● **EXERCISE PROMPT**:
Everything from the line containing "C2: 47nF (COM, VDD) -> none" through the last line of the entries needs to be repeated exactly. Pictures must be left out.

━━━━━━

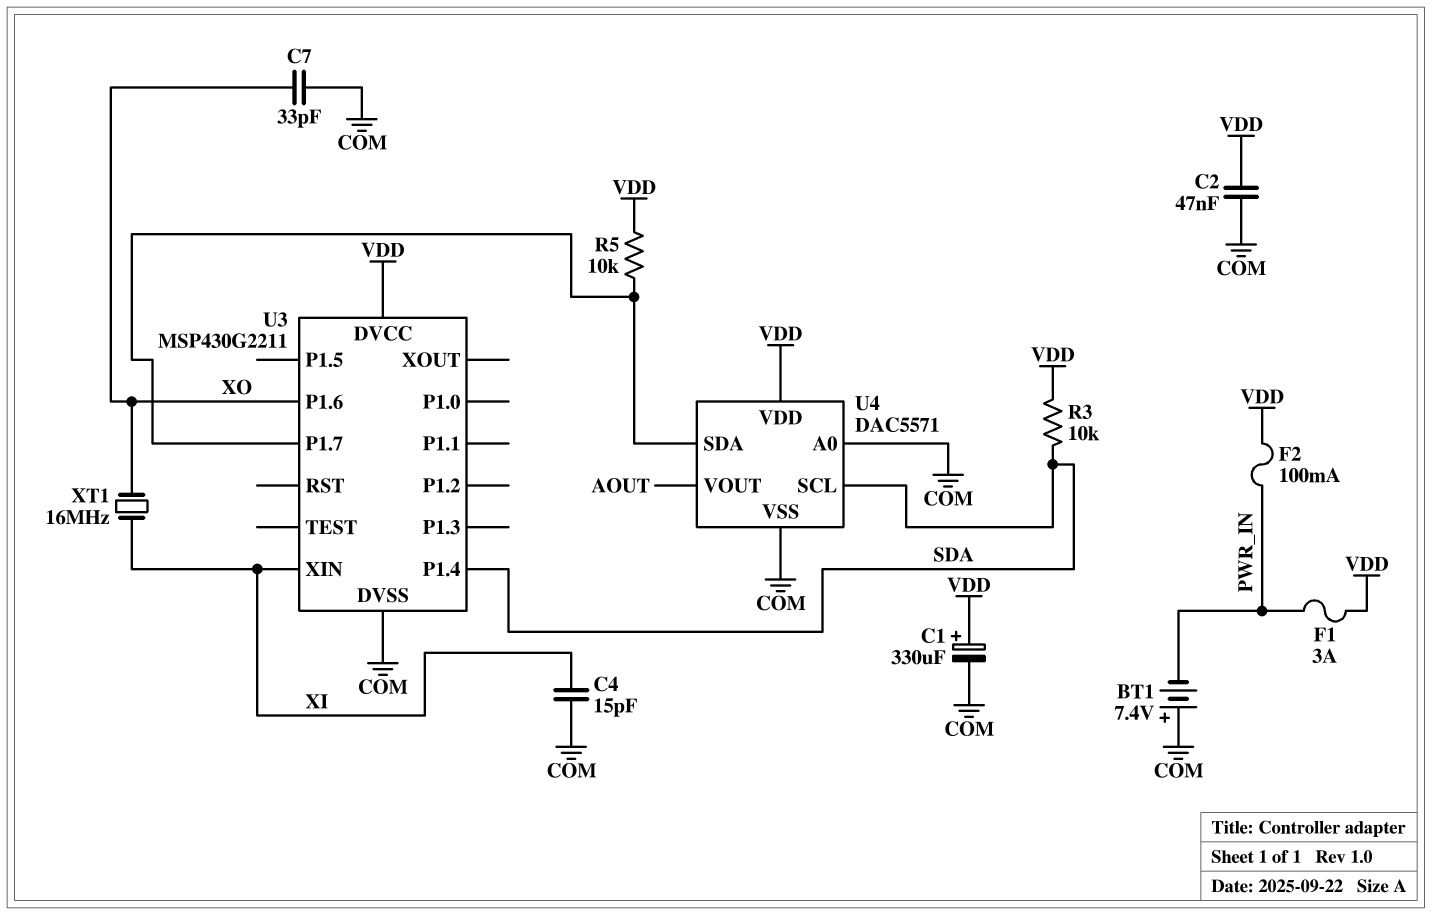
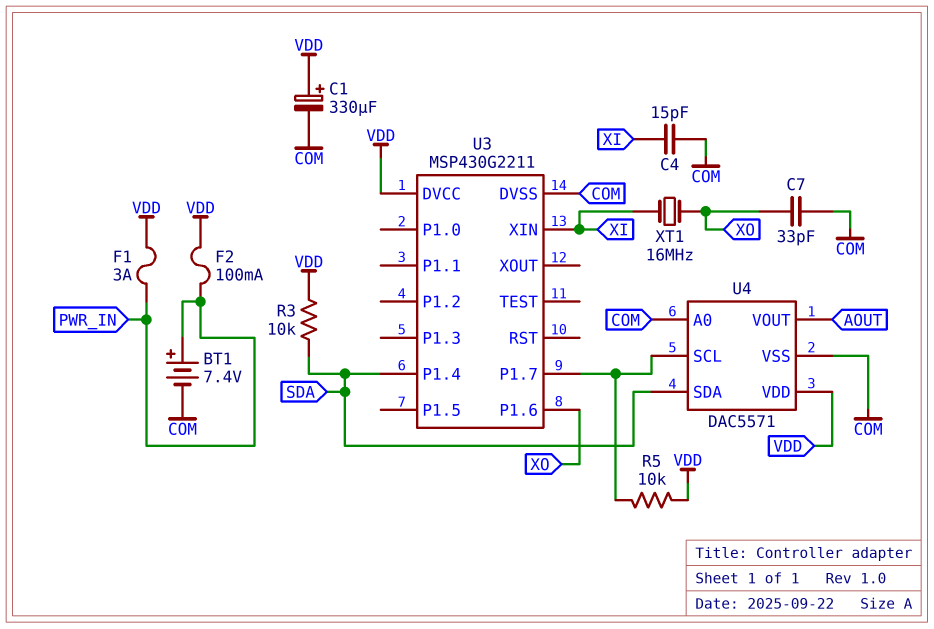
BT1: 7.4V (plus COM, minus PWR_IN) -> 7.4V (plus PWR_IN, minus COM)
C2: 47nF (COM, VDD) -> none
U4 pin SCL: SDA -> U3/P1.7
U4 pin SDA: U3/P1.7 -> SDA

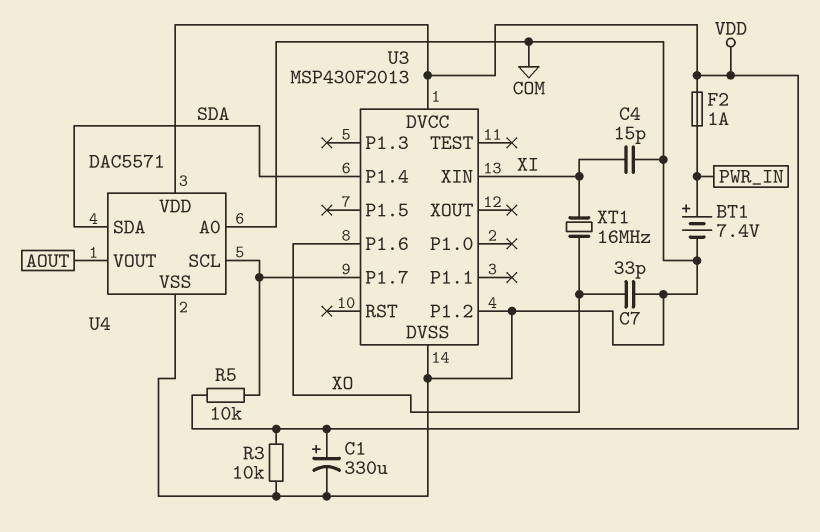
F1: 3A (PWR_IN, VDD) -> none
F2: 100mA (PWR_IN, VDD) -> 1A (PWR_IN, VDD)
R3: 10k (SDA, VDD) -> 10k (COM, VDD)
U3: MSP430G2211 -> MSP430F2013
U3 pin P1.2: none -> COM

━━━━━━

● **OUTPUT FOR THIS EXERCISE**:
C2: 47nF (COM, VDD) -> none
U4 pin SCL: SDA -> U3/P1.7
U4 pin SDA: U3/P1.7 -> SDA

F1: 3A (PWR_IN, VDD) -> none
F2: 100mA (PWR_IN, VDD) -> 1A (PWR_IN, VDD)
R3: 10k (SDA, VDD) -> 10k (COM, VDD)
U3: MSP430G2211 -> MSP430F2013
U3 pin P1.2: none -> COM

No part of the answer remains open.